▶ [Your instructions]:
Write out exactly the lines of the entries below from the one holding "(254, 212) = (166, 232): red jar -> none" to the one holding "camera: 150 degrees left, 10 degrees down", inclusive, and leave out all other lines.

== Data section ==

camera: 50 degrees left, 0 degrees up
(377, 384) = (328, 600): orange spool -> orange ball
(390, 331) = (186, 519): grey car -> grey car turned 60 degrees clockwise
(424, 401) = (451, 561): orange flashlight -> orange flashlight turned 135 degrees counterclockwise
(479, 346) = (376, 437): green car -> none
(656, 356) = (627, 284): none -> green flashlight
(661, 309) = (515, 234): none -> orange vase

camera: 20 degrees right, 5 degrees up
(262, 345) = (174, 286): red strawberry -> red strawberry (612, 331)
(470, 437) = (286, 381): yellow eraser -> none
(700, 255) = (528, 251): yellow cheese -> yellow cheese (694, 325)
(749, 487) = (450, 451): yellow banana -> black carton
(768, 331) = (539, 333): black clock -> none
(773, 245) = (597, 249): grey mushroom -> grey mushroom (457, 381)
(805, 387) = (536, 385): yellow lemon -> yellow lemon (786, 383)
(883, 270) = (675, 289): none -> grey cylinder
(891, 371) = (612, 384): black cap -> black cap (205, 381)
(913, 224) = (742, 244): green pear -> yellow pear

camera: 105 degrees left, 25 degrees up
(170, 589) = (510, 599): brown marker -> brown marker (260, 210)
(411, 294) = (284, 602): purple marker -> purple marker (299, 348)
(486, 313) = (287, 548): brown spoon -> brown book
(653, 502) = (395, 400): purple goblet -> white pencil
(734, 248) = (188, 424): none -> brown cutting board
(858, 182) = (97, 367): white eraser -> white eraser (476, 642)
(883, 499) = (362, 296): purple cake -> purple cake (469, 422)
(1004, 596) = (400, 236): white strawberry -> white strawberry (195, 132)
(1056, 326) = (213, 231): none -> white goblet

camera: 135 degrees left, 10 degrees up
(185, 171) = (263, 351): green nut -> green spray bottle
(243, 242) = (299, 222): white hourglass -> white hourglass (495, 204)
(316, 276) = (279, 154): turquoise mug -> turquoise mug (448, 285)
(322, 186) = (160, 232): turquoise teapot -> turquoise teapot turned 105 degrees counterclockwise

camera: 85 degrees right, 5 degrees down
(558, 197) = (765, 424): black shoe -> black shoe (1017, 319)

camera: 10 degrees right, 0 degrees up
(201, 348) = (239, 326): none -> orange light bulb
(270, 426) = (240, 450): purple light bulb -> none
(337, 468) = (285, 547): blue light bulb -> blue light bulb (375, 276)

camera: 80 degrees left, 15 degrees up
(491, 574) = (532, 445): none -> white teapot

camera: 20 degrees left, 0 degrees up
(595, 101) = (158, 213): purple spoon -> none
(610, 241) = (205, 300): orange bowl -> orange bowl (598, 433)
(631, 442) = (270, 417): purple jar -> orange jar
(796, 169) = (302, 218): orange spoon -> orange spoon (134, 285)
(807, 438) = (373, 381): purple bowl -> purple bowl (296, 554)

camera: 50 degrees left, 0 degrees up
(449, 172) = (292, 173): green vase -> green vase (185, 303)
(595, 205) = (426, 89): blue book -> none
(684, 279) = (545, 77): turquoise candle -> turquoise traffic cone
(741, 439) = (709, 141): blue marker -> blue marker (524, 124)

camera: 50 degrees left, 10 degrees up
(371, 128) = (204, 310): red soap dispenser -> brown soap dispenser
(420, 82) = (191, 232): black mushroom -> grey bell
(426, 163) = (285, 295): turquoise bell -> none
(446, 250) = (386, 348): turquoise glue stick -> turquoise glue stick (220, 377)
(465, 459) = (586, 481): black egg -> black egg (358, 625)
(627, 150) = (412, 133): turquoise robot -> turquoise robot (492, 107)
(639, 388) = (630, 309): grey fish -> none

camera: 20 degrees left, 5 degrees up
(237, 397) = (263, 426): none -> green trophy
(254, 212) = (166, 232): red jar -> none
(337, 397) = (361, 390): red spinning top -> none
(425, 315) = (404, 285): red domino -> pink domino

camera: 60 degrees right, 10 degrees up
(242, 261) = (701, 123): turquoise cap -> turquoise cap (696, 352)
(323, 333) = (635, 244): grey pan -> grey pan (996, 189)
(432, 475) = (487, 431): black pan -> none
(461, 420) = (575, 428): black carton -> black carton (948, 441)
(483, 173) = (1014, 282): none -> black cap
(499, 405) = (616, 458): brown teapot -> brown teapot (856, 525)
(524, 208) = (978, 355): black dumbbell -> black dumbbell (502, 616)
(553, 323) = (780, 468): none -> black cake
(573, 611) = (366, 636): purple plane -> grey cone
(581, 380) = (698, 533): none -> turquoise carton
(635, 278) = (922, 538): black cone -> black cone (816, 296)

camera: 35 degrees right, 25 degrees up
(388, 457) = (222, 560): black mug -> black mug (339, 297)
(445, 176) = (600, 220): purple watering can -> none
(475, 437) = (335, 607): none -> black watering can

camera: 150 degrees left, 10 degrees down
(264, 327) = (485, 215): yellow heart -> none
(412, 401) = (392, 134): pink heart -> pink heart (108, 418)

===

▶ [Exercise solution]:
(254, 212) = (166, 232): red jar -> none
(337, 397) = (361, 390): red spinning top -> none
(425, 315) = (404, 285): red domino -> pink domino

camera: 60 degrees right, 10 degrees up
(242, 261) = (701, 123): turquoise cap -> turquoise cap (696, 352)
(323, 333) = (635, 244): grey pan -> grey pan (996, 189)
(432, 475) = (487, 431): black pan -> none
(461, 420) = (575, 428): black carton -> black carton (948, 441)
(483, 173) = (1014, 282): none -> black cap
(499, 405) = (616, 458): brown teapot -> brown teapot (856, 525)
(524, 208) = (978, 355): black dumbbell -> black dumbbell (502, 616)
(553, 323) = (780, 468): none -> black cake
(573, 611) = (366, 636): purple plane -> grey cone
(581, 380) = (698, 533): none -> turquoise carton
(635, 278) = (922, 538): black cone -> black cone (816, 296)

camera: 35 degrees right, 25 degrees up
(388, 457) = (222, 560): black mug -> black mug (339, 297)
(445, 176) = (600, 220): purple watering can -> none
(475, 437) = (335, 607): none -> black watering can

camera: 150 degrees left, 10 degrees down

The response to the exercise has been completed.